[Saved entries]
--------------------------------------------------

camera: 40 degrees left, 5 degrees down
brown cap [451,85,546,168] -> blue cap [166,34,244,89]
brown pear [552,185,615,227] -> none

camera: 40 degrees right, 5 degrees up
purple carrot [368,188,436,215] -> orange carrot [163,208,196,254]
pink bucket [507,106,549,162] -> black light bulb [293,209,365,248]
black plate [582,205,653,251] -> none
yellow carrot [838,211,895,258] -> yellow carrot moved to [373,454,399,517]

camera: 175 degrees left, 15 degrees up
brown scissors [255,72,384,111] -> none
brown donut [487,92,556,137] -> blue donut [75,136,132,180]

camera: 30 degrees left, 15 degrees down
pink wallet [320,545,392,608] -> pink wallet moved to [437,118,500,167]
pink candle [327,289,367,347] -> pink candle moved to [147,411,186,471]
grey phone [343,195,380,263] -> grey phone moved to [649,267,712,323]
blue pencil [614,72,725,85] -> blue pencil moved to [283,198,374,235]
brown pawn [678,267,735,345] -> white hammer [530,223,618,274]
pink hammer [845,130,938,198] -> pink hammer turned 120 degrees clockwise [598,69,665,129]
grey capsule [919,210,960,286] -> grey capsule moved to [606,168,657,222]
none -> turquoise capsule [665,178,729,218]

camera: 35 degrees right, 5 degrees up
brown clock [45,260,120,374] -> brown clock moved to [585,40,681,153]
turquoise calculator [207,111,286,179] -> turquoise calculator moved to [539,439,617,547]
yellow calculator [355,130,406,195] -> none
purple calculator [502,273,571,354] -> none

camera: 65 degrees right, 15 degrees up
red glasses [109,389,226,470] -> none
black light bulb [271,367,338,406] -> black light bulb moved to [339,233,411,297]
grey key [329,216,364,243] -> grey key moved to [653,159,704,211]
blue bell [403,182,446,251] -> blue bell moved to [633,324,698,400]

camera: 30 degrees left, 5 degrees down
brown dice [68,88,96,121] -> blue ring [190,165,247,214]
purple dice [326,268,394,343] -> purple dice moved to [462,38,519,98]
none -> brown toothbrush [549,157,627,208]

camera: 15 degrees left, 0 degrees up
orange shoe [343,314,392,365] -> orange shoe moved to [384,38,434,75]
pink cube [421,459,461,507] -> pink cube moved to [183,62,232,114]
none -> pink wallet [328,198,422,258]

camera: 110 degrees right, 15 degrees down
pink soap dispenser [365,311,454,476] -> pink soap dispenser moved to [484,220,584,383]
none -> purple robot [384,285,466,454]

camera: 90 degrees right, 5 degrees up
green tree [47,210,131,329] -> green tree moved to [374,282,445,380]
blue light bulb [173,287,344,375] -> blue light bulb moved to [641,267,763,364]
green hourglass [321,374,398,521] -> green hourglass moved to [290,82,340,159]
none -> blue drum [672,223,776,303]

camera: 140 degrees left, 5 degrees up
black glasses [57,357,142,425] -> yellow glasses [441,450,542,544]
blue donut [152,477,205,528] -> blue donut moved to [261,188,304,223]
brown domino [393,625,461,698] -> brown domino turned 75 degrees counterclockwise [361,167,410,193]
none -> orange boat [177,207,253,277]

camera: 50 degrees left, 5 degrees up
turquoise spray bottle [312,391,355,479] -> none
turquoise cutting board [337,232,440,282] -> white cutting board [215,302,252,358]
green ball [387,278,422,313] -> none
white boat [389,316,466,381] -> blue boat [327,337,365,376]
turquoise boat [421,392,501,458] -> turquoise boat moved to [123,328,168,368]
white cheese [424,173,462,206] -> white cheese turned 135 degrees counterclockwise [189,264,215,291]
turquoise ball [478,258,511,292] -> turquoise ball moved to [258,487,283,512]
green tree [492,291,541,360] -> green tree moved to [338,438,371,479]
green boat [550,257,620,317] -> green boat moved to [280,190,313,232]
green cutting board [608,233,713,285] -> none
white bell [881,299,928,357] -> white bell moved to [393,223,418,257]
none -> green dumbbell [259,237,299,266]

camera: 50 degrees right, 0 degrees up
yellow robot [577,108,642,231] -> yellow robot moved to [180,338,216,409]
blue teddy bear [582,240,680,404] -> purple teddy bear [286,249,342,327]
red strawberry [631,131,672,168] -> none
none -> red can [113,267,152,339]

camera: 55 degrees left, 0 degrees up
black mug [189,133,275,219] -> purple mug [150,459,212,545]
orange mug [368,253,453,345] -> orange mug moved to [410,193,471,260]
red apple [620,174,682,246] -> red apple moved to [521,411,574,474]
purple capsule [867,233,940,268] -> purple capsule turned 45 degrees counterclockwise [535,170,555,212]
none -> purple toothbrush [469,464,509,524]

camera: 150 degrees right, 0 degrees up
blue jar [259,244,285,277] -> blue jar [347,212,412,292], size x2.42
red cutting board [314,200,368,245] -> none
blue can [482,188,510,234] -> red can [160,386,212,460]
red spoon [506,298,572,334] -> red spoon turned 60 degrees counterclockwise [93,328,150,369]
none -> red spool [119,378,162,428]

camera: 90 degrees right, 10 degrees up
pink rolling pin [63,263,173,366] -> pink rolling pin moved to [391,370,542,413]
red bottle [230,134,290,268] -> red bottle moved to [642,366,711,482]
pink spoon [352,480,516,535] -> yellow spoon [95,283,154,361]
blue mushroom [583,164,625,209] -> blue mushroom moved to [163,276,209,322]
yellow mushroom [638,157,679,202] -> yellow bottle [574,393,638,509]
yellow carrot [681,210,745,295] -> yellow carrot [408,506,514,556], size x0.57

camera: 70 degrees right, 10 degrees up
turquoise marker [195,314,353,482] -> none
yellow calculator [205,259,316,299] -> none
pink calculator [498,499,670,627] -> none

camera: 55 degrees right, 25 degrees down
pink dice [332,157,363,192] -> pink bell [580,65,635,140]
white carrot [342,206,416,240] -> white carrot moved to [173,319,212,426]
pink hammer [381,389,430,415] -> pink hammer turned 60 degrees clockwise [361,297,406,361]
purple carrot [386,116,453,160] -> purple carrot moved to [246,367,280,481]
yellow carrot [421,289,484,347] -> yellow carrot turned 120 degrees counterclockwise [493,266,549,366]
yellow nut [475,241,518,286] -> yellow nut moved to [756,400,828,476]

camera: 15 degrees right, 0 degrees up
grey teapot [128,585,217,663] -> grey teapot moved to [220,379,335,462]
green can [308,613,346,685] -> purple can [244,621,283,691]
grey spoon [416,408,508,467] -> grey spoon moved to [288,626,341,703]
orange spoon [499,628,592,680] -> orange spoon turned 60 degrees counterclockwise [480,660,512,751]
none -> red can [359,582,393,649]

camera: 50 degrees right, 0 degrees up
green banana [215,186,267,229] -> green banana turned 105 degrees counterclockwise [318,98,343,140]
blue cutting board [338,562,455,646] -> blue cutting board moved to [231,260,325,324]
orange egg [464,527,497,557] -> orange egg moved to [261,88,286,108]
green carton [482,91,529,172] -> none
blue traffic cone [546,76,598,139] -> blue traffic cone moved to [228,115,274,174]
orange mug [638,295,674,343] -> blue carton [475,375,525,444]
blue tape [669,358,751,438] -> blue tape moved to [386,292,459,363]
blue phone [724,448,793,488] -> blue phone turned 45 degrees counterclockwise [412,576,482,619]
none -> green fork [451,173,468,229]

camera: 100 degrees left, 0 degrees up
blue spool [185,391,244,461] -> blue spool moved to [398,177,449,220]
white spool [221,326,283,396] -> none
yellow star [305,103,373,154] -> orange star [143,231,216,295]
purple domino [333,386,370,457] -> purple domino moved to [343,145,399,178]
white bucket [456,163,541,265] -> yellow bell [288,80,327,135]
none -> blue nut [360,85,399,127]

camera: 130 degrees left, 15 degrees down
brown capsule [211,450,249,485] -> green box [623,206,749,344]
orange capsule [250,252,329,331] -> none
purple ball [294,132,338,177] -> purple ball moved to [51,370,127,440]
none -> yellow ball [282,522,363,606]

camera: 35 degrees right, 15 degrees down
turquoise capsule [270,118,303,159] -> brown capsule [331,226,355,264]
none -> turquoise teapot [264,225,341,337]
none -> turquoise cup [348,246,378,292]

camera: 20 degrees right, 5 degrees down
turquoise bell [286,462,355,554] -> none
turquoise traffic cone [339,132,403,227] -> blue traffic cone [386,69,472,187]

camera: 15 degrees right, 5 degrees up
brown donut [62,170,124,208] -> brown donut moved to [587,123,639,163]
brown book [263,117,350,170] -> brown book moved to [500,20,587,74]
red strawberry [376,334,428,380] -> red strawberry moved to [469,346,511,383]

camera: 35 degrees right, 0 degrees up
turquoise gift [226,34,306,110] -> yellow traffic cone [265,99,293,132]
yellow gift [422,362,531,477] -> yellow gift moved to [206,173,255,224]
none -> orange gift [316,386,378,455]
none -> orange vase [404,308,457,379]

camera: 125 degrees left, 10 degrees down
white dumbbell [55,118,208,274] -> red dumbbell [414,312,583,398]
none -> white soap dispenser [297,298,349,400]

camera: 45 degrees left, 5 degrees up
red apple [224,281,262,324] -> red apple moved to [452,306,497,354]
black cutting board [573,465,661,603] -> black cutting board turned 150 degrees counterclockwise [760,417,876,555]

--------------------------------------------------

# What to work on
In your answer, include only the lines above starting at the line that holds "none -> orange vase [404,308,457,379]" and ending at the line that holds "camera: 45 degrees left, 5 degrees up", copied exactly.

# Written answer
none -> orange vase [404,308,457,379]

camera: 125 degrees left, 10 degrees down
white dumbbell [55,118,208,274] -> red dumbbell [414,312,583,398]
none -> white soap dispenser [297,298,349,400]

camera: 45 degrees left, 5 degrees up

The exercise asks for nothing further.